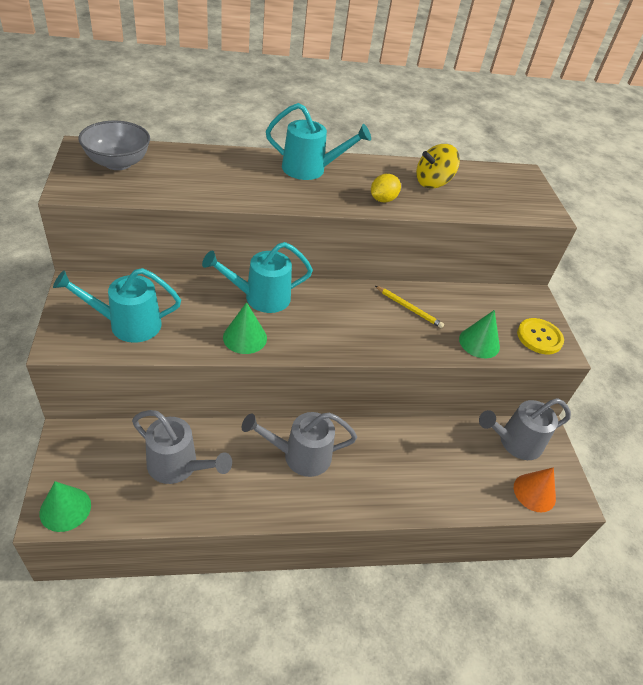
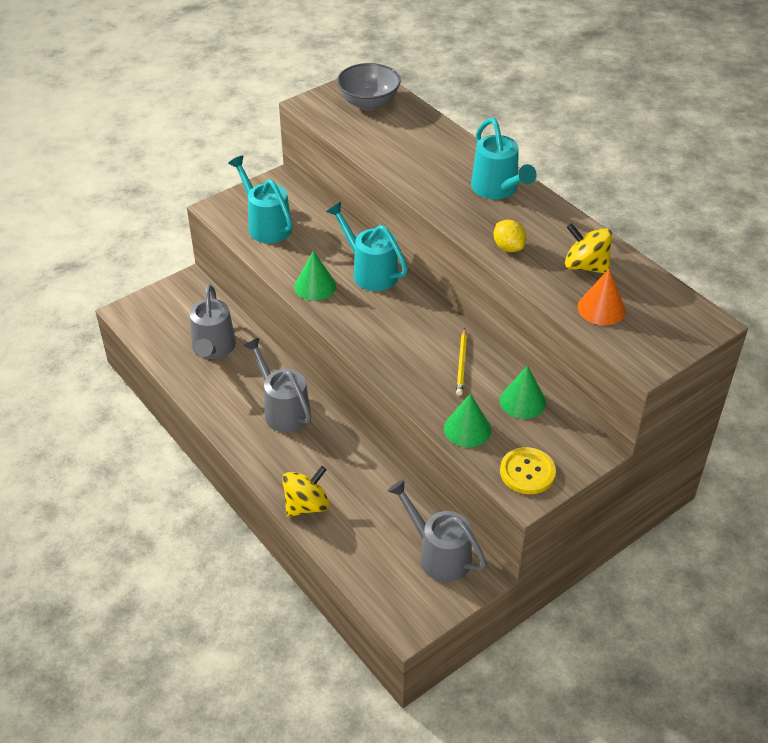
camera: 65 degrees right, 0 degrees up
(65, 509) = (135, 316): green cone -> green cone (522, 401)
(383, 200) = (508, 247): yellow lemon -> yellow lemon turned 45 degrees clockwise
(420, 499) = (306, 505): none -> yellow spinning top
(534, 492) = (387, 589): orange cone -> orange cone (601, 308)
#####
The full material above must be output verbatim, minus any pictures.

camera: 65 degrees right, 0 degrees up
(65, 509) = (135, 316): green cone -> green cone (522, 401)
(383, 200) = (508, 247): yellow lemon -> yellow lemon turned 45 degrees clockwise
(420, 499) = (306, 505): none -> yellow spinning top
(534, 492) = (387, 589): orange cone -> orange cone (601, 308)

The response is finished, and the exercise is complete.